• [The task]
Retype, word for word, every line of the records below starting at the one that contains "(287, 242) = (340, 256): none -> pink tape" and ending at the one that contains "(480, 333) = (252, 128): white"; include both of those lines and nothing more.

• [Data for the task]

────────────────────

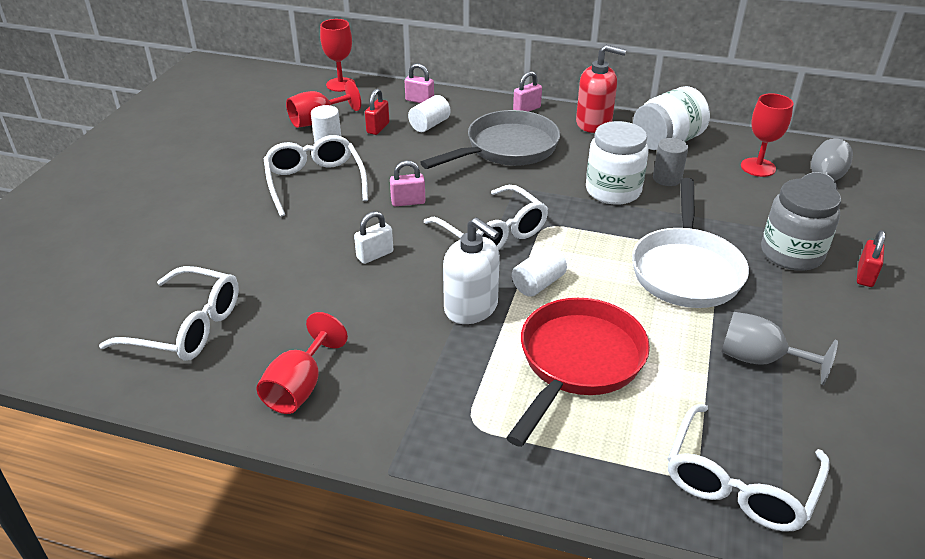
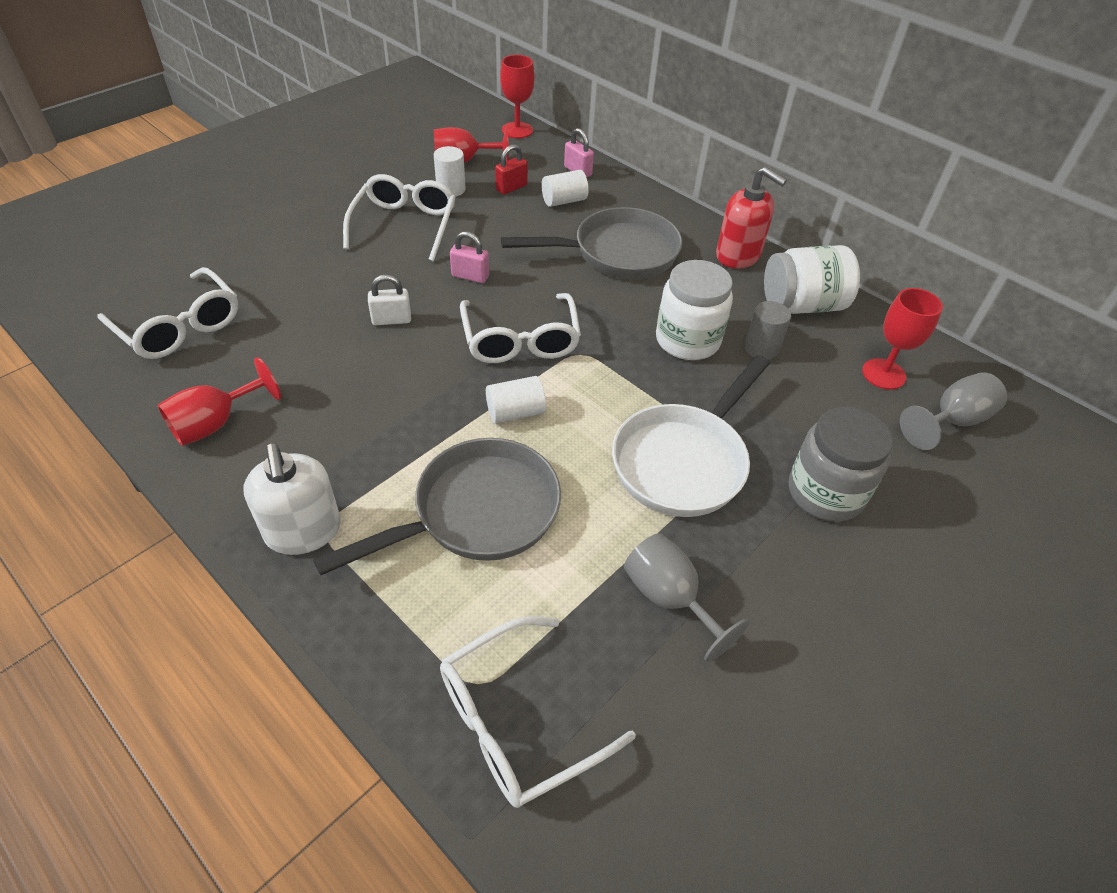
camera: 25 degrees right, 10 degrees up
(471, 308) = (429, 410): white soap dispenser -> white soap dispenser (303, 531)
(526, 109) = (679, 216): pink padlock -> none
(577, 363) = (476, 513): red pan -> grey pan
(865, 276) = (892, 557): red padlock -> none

────────────────────

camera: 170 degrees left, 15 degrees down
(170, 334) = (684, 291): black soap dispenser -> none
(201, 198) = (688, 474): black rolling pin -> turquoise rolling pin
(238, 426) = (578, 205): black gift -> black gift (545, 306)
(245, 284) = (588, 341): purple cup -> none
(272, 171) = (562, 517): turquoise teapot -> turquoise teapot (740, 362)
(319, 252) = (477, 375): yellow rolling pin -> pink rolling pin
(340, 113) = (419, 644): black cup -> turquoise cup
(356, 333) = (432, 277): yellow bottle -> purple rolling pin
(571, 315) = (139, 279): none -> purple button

────────────────────

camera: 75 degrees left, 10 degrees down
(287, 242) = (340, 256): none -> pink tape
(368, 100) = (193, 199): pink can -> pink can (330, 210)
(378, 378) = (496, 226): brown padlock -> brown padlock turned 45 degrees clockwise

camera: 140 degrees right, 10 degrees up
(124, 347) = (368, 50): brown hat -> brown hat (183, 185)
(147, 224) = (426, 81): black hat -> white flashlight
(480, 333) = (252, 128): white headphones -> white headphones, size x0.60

────────────────────

• [Written solution]
(287, 242) = (340, 256): none -> pink tape
(368, 100) = (193, 199): pink can -> pink can (330, 210)
(378, 378) = (496, 226): brown padlock -> brown padlock turned 45 degrees clockwise

camera: 140 degrees right, 10 degrees up
(124, 347) = (368, 50): brown hat -> brown hat (183, 185)
(147, 224) = (426, 81): black hat -> white flashlight
(480, 333) = (252, 128): white headphones -> white headphones, size x0.60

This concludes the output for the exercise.